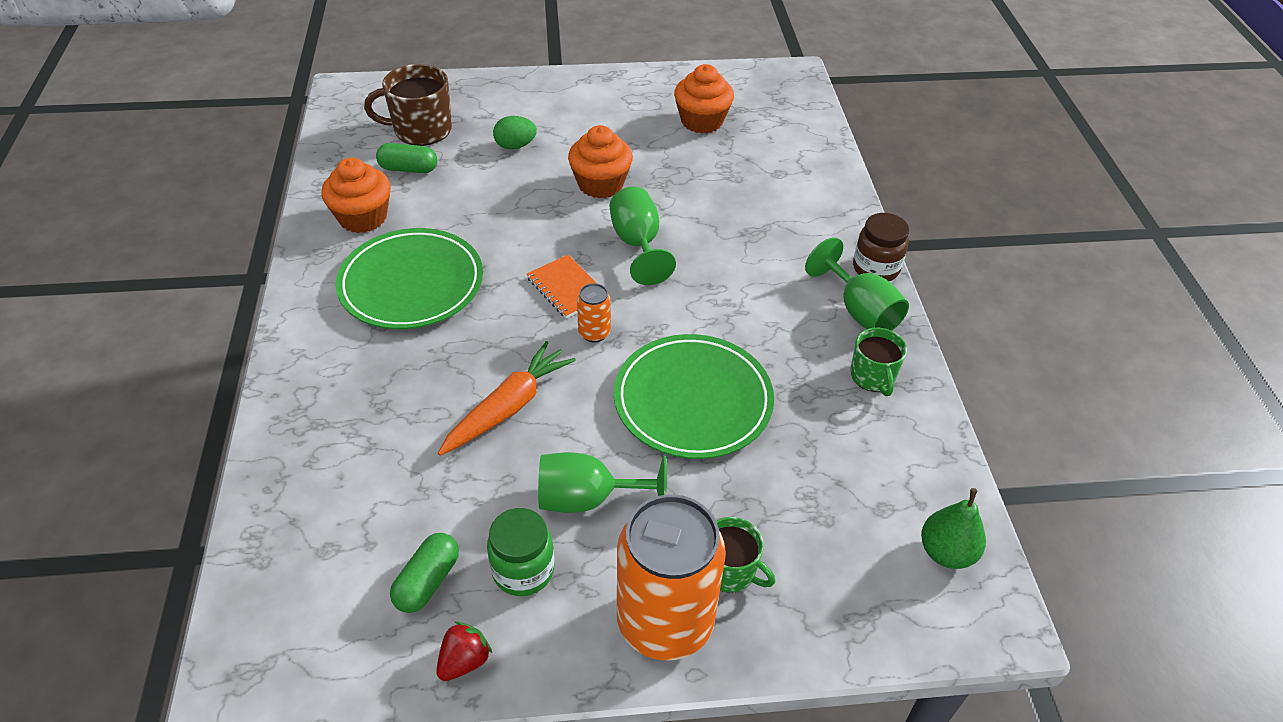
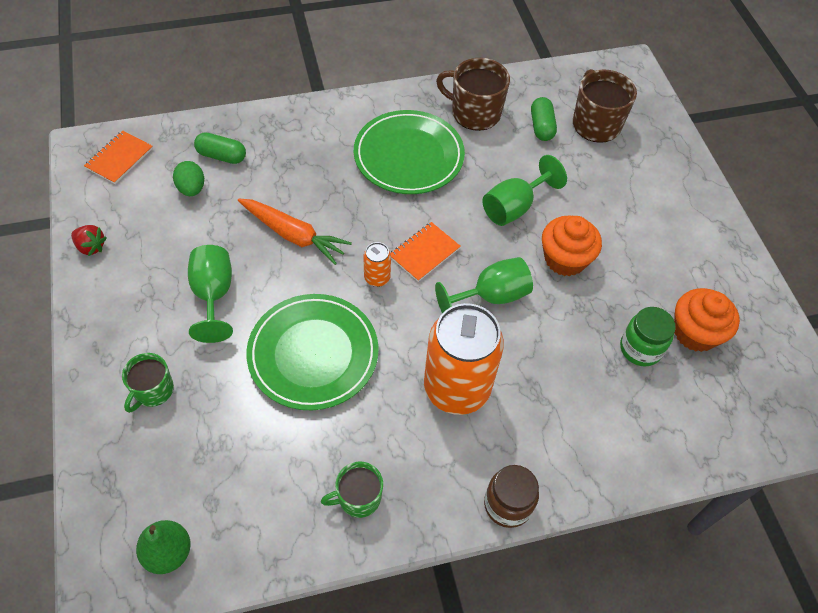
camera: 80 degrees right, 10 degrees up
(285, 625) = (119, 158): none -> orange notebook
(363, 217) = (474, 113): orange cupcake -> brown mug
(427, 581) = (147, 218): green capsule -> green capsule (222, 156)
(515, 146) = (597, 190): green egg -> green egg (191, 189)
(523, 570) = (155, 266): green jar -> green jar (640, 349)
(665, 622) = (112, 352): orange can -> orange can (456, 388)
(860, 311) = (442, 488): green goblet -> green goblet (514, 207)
§
What you will do:
Reproduce the material above in full, exactly, with no images.

Task output:
camera: 80 degrees right, 10 degrees up
(285, 625) = (119, 158): none -> orange notebook
(363, 217) = (474, 113): orange cupcake -> brown mug
(427, 581) = (147, 218): green capsule -> green capsule (222, 156)
(515, 146) = (597, 190): green egg -> green egg (191, 189)
(523, 570) = (155, 266): green jar -> green jar (640, 349)
(665, 622) = (112, 352): orange can -> orange can (456, 388)
(860, 311) = (442, 488): green goblet -> green goblet (514, 207)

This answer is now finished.